**WRITTEN REQUEST:**
Quote, without change, all of the lines that follow.
#####
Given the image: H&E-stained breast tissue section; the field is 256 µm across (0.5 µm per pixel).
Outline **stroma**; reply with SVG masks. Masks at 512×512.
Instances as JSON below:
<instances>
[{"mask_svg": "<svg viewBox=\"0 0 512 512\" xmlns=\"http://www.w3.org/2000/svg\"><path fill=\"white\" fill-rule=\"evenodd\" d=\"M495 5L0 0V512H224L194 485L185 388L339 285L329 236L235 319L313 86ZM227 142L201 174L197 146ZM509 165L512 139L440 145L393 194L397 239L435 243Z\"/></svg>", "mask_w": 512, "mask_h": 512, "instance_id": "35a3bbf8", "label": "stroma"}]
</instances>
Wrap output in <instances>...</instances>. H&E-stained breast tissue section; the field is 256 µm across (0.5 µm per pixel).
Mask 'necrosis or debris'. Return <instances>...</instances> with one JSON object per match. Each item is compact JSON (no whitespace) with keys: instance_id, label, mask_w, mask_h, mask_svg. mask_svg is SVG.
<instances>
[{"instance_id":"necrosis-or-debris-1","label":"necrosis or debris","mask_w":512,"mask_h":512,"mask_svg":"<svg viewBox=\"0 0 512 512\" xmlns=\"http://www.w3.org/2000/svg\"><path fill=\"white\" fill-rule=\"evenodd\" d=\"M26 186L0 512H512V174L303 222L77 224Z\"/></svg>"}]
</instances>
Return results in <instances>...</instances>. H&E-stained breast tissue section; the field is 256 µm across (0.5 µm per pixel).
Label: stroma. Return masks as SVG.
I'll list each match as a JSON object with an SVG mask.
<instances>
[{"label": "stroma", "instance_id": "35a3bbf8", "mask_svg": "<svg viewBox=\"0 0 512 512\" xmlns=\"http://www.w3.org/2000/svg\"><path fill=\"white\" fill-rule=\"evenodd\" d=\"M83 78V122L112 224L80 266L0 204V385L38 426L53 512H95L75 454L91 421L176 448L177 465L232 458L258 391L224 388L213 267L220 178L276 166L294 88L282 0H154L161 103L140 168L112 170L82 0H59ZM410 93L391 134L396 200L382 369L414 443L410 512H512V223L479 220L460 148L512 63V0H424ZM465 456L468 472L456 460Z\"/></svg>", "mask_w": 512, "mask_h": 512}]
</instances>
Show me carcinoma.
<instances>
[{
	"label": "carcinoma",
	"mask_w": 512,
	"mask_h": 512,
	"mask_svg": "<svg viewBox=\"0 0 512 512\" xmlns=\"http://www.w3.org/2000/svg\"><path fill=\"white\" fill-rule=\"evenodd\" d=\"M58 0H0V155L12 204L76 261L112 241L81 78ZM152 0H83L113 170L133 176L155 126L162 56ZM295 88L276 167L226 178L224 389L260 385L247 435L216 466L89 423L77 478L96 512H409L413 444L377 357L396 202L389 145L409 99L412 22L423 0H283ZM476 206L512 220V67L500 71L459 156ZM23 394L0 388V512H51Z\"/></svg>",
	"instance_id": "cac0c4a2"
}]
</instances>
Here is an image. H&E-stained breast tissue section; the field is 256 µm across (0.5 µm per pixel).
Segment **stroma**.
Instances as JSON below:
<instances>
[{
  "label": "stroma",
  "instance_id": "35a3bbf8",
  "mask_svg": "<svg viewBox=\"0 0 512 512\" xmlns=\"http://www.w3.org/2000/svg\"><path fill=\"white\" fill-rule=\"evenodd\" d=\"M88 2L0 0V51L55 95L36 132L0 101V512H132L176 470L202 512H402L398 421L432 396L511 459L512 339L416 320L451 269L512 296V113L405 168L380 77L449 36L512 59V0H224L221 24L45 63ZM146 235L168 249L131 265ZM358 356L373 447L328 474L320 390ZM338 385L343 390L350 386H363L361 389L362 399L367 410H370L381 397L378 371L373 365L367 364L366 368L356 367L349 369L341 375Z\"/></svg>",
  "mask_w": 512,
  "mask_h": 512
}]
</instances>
#####
**WRITTEN RESPONSE:**
Given the image: H&E-stained breast tissue section; the field is 256 µm across (0.5 µm per pixel).
Outline **stroma**; reply with SVG masks. Masks at 512×512.
Instances as JSON below:
<instances>
[{"mask_svg": "<svg viewBox=\"0 0 512 512\" xmlns=\"http://www.w3.org/2000/svg\"><path fill=\"white\" fill-rule=\"evenodd\" d=\"M495 5L0 0V512H224L194 485L185 388L339 285L329 236L235 319L313 86ZM227 142L201 174L197 146ZM509 165L512 139L440 145L393 194L397 239L435 243Z\"/></svg>", "mask_w": 512, "mask_h": 512, "instance_id": "35a3bbf8", "label": "stroma"}]
</instances>
Wrap output in <instances>...</instances>. H&E-stained breast tissue section; the field is 256 µm across (0.5 µm per pixel).
Mask 'necrosis or debris'. Return <instances>...</instances> with one JSON object per match. Each item is compact JSON (no whitespace) with keys: instance_id, label, mask_w, mask_h, mask_svg. mask_svg is SVG.
<instances>
[{"instance_id":"necrosis-or-debris-1","label":"necrosis or debris","mask_w":512,"mask_h":512,"mask_svg":"<svg viewBox=\"0 0 512 512\" xmlns=\"http://www.w3.org/2000/svg\"><path fill=\"white\" fill-rule=\"evenodd\" d=\"M26 186L0 512H512V174L303 222L77 224Z\"/></svg>"}]
</instances>
Return results in <instances>...</instances>. H&E-stained breast tissue section; the field is 256 µm across (0.5 µm per pixel).
Label: stroma. Return masks as SVG.
I'll list each match as a JSON object with an SVG mask.
<instances>
[{"label": "stroma", "instance_id": "35a3bbf8", "mask_svg": "<svg viewBox=\"0 0 512 512\" xmlns=\"http://www.w3.org/2000/svg\"><path fill=\"white\" fill-rule=\"evenodd\" d=\"M83 78V122L112 224L80 266L0 204V385L38 426L53 512H95L75 454L91 421L176 448L177 465L232 458L258 391L224 388L213 267L220 178L276 166L294 88L282 0H154L161 103L140 168L112 170L82 0H59ZM410 93L391 134L396 200L382 369L414 443L410 512H512V223L479 220L460 148L512 63V0H424ZM465 456L468 472L456 460Z\"/></svg>", "mask_w": 512, "mask_h": 512}]
</instances>
Show me carcinoma.
<instances>
[{
	"label": "carcinoma",
	"mask_w": 512,
	"mask_h": 512,
	"mask_svg": "<svg viewBox=\"0 0 512 512\" xmlns=\"http://www.w3.org/2000/svg\"><path fill=\"white\" fill-rule=\"evenodd\" d=\"M58 0H0V155L12 204L76 261L112 241L81 78ZM152 0H83L113 170L133 176L155 126L162 56ZM295 88L276 167L226 178L224 389L260 385L247 435L216 466L89 423L77 478L96 512H409L413 444L377 357L396 202L389 145L409 99L412 22L423 0H283ZM476 206L512 220V67L500 71L459 156ZM23 394L0 388V512H51Z\"/></svg>",
	"instance_id": "cac0c4a2"
}]
</instances>
Here is an image. H&E-stained breast tissue section; the field is 256 µm across (0.5 µm per pixel).
Segment **stroma**.
Instances as JSON below:
<instances>
[{
  "label": "stroma",
  "instance_id": "35a3bbf8",
  "mask_svg": "<svg viewBox=\"0 0 512 512\" xmlns=\"http://www.w3.org/2000/svg\"><path fill=\"white\" fill-rule=\"evenodd\" d=\"M88 2L0 0V51L55 95L36 132L0 101V512H132L176 470L202 512H402L398 421L432 396L511 459L512 339L416 320L451 269L512 296V113L405 168L380 77L449 36L512 59V0H224L221 24L45 63ZM146 235L168 249L131 265ZM358 356L373 447L328 474L320 390ZM338 385L343 390L350 386H363L361 389L362 399L367 410H370L381 397L378 371L373 365L367 364L366 368L356 367L349 369L341 375Z\"/></svg>",
  "mask_w": 512,
  "mask_h": 512
}]
</instances>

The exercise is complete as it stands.